Directions
Give the lines of the entries below as a JSON list of strings, one string per line with blank lines left out, starting at the line that contains "The height and width of the screenshot is (540, 960). Identify" and ending at the line that contains "Question: Which of these objects is positioned farthest". Leave the pictures out of the answer.

— START Source records —

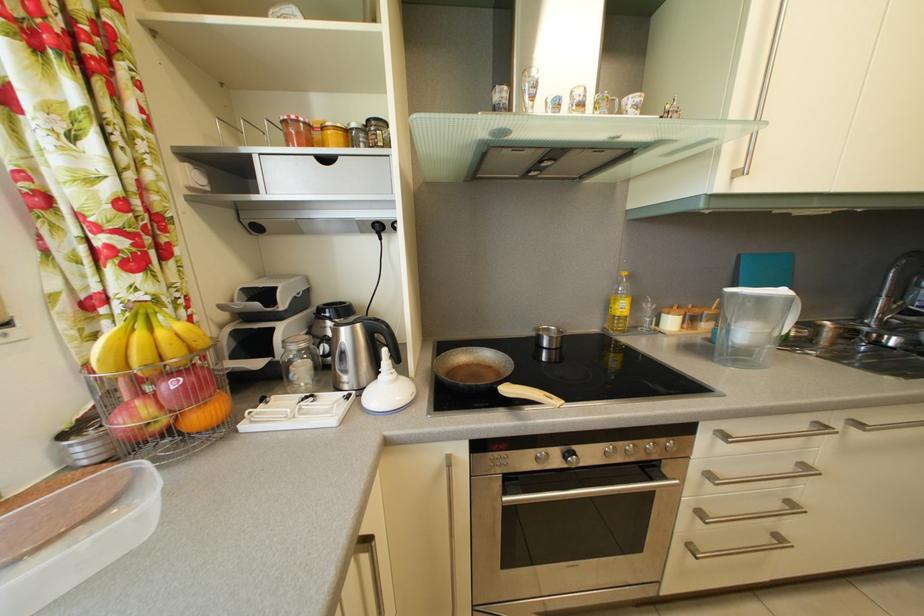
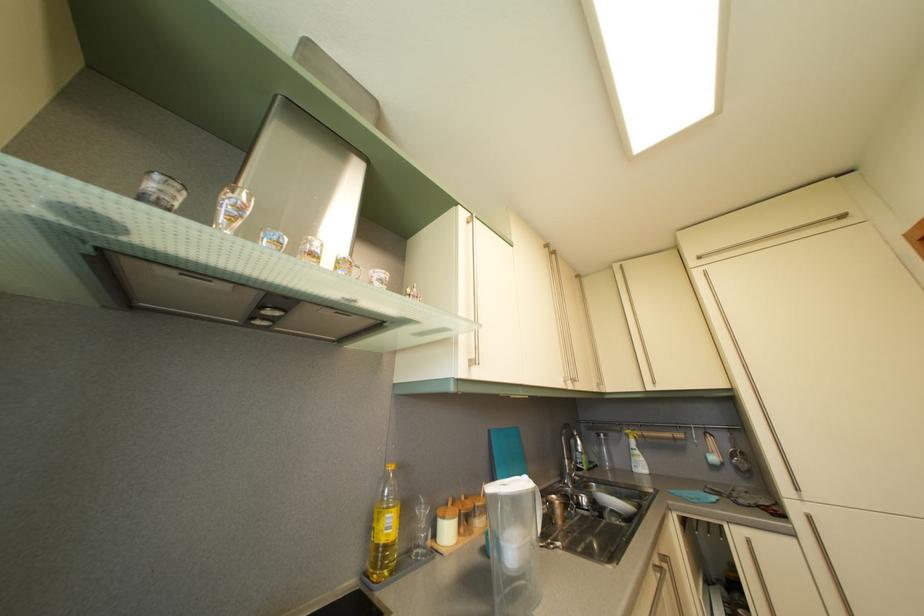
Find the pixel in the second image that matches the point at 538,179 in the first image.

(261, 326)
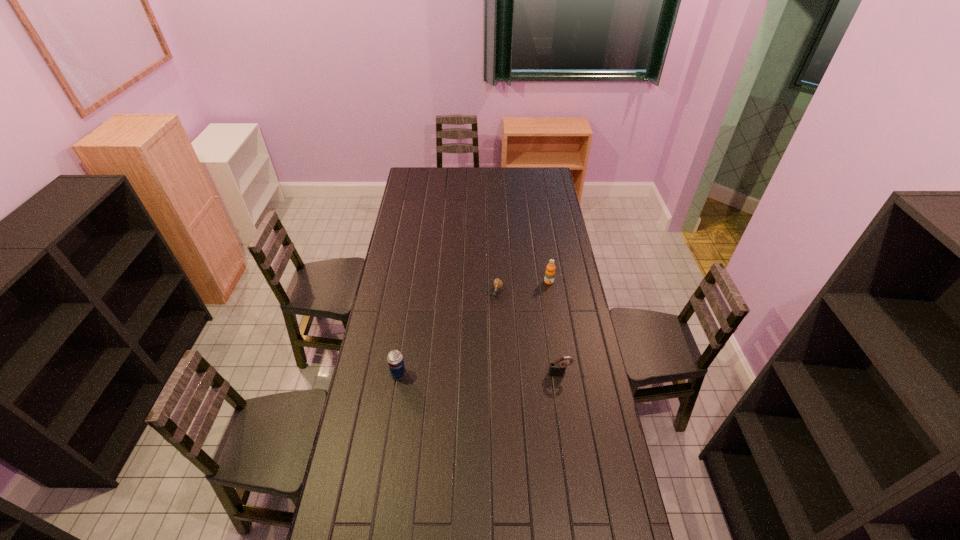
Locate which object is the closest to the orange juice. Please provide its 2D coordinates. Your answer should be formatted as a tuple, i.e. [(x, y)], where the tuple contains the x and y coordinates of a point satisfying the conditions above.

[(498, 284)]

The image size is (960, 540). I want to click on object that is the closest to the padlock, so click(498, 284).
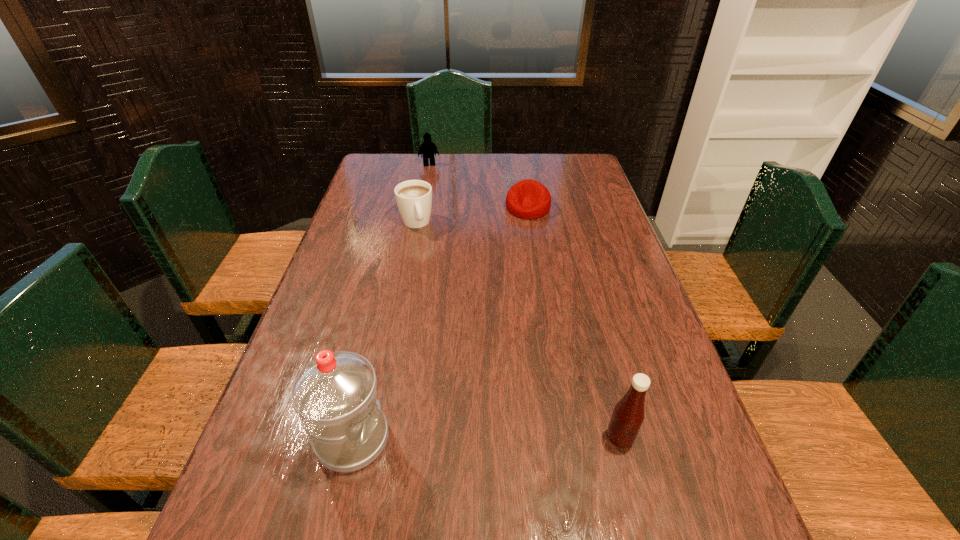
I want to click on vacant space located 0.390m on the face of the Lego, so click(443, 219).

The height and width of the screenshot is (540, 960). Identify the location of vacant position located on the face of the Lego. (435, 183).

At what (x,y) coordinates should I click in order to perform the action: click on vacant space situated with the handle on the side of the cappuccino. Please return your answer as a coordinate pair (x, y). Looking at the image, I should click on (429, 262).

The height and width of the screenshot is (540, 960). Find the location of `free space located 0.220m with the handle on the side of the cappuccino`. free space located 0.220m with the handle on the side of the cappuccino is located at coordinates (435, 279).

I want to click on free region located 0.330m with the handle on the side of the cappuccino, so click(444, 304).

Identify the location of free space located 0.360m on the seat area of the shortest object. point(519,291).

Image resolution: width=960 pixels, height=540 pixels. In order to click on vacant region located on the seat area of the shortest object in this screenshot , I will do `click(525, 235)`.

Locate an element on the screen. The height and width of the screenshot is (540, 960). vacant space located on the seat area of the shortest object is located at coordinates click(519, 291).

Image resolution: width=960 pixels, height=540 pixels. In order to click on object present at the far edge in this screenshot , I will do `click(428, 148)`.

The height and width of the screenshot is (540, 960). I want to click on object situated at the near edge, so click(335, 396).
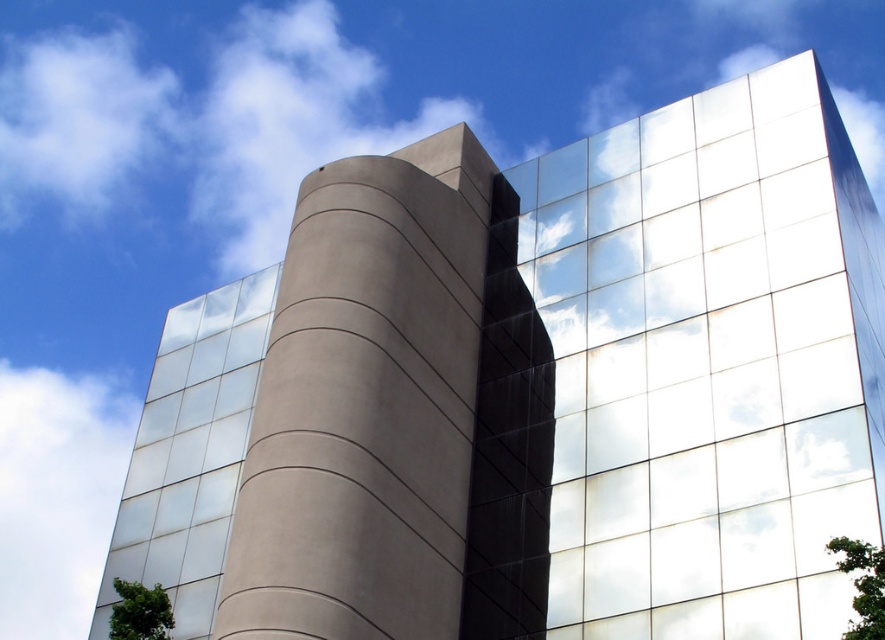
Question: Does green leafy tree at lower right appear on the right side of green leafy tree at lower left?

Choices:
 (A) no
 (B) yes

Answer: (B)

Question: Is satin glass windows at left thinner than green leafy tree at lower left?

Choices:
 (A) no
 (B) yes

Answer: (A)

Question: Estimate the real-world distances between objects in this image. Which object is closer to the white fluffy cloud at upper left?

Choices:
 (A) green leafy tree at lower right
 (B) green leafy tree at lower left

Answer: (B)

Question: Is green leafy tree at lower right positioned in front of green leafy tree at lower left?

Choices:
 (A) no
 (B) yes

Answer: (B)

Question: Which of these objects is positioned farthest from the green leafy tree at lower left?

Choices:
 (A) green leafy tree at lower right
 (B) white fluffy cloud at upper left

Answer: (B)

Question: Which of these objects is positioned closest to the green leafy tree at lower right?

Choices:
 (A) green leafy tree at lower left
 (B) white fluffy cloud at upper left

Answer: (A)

— END Source records —

Complete answer
[
  "The height and width of the screenshot is (540, 960). Identify the location of vacant position located on the face of the Lego. (435, 183).",
  "At what (x,y) coordinates should I click in order to perform the action: click on vacant space situated with the handle on the side of the cappuccino. Please return your answer as a coordinate pair (x, y). Looking at the image, I should click on (429, 262).",
  "The height and width of the screenshot is (540, 960). Find the location of `free space located 0.220m with the handle on the side of the cappuccino`. free space located 0.220m with the handle on the side of the cappuccino is located at coordinates (435, 279).",
  "I want to click on free region located 0.330m with the handle on the side of the cappuccino, so click(444, 304).",
  "Identify the location of free space located 0.360m on the seat area of the shortest object. point(519,291).",
  "Image resolution: width=960 pixels, height=540 pixels. In order to click on vacant region located on the seat area of the shortest object in this screenshot , I will do `click(525, 235)`.",
  "Locate an element on the screen. The height and width of the screenshot is (540, 960). vacant space located on the seat area of the shortest object is located at coordinates click(519, 291).",
  "Image resolution: width=960 pixels, height=540 pixels. In order to click on object present at the far edge in this screenshot , I will do `click(428, 148)`.",
  "The height and width of the screenshot is (540, 960). I want to click on object situated at the near edge, so click(335, 396).",
  "Question: Does green leafy tree at lower right appear on the right side of green leafy tree at lower left?",
  "Choices:",
  " (A) no",
  " (B) yes",
  "Answer: (B)",
  "Question: Is satin glass windows at left thinner than green leafy tree at lower left?",
  "Choices:",
  " (A) no",
  " (B) yes",
  "Answer: (A)",
  "Question: Estimate the real-world distances between objects in this image. Which object is closer to the white fluffy cloud at upper left?",
  "Choices:",
  " (A) green leafy tree at lower right",
  " (B) green leafy tree at lower left",
  "Answer: (B)",
  "Question: Is green leafy tree at lower right positioned in front of green leafy tree at lower left?",
  "Choices:",
  " (A) no",
  " (B) yes",
  "Answer: (B)",
  "Question: Which of these objects is positioned farthest from the green leafy tree at lower left?"
]